Material for the task Block Start

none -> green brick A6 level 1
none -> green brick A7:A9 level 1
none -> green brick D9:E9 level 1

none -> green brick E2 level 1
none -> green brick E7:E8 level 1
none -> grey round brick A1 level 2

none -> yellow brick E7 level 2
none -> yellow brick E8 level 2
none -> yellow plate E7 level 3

Material for the task Block End
Material for the task Block Start

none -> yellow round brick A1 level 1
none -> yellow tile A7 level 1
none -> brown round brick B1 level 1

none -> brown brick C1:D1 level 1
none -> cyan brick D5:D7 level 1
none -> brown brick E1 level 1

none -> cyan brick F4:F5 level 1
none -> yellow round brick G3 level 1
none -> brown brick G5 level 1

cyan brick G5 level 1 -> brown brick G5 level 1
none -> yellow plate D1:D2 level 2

Material for the task Block End

Repeat exactly the lines of the listing above, from the one with "none -> green brick A6 level 1" down to the one with "none -> yellow plate E7 level 3"; both of those lines belong in the range.

§ Result for this exercise:
none -> green brick A6 level 1
none -> green brick A7:A9 level 1
none -> green brick D9:E9 level 1

none -> green brick E2 level 1
none -> green brick E7:E8 level 1
none -> grey round brick A1 level 2

none -> yellow brick E7 level 2
none -> yellow brick E8 level 2
none -> yellow plate E7 level 3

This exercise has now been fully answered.